Recorded data:
#####

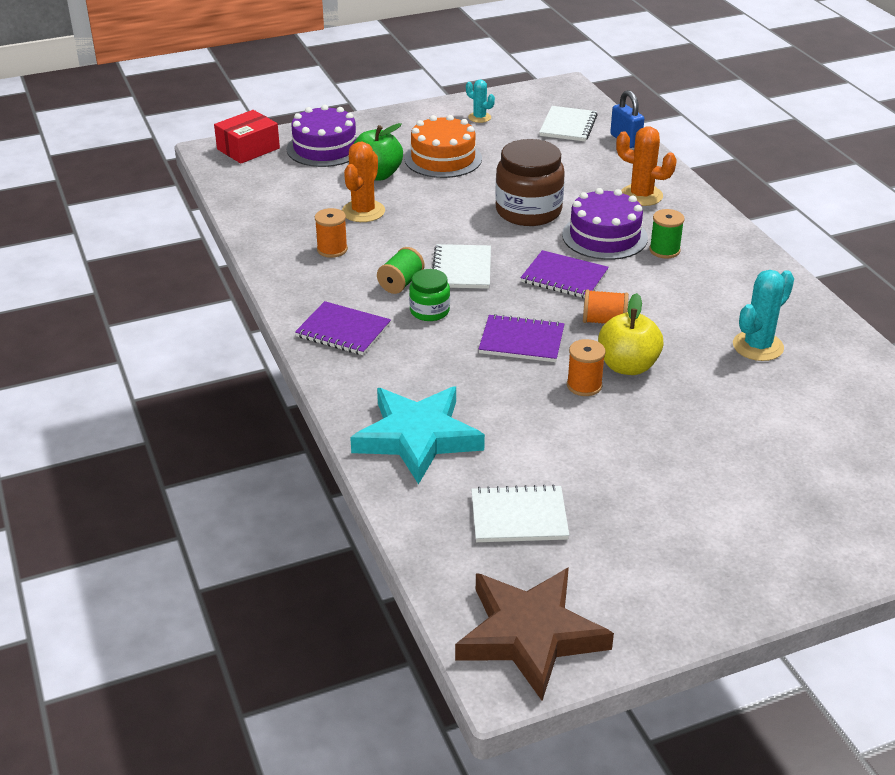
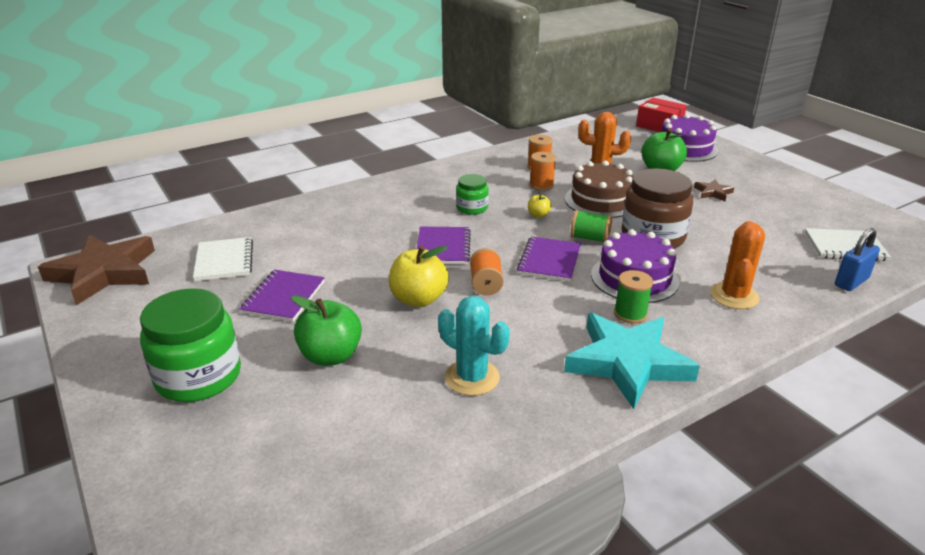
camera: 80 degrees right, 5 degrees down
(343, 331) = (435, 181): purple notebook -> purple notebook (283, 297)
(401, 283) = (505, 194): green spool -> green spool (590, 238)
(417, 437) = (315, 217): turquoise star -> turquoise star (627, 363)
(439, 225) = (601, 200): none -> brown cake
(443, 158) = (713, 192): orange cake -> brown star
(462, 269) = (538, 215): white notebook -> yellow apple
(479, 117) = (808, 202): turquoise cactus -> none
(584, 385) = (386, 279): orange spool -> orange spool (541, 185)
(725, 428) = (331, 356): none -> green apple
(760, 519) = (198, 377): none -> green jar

#####

# How to complete this task
Exclude the images and copy every record above exactly.

# Response box
camera: 80 degrees right, 5 degrees down
(343, 331) = (435, 181): purple notebook -> purple notebook (283, 297)
(401, 283) = (505, 194): green spool -> green spool (590, 238)
(417, 437) = (315, 217): turquoise star -> turquoise star (627, 363)
(439, 225) = (601, 200): none -> brown cake
(443, 158) = (713, 192): orange cake -> brown star
(462, 269) = (538, 215): white notebook -> yellow apple
(479, 117) = (808, 202): turquoise cactus -> none
(584, 385) = (386, 279): orange spool -> orange spool (541, 185)
(725, 428) = (331, 356): none -> green apple
(760, 519) = (198, 377): none -> green jar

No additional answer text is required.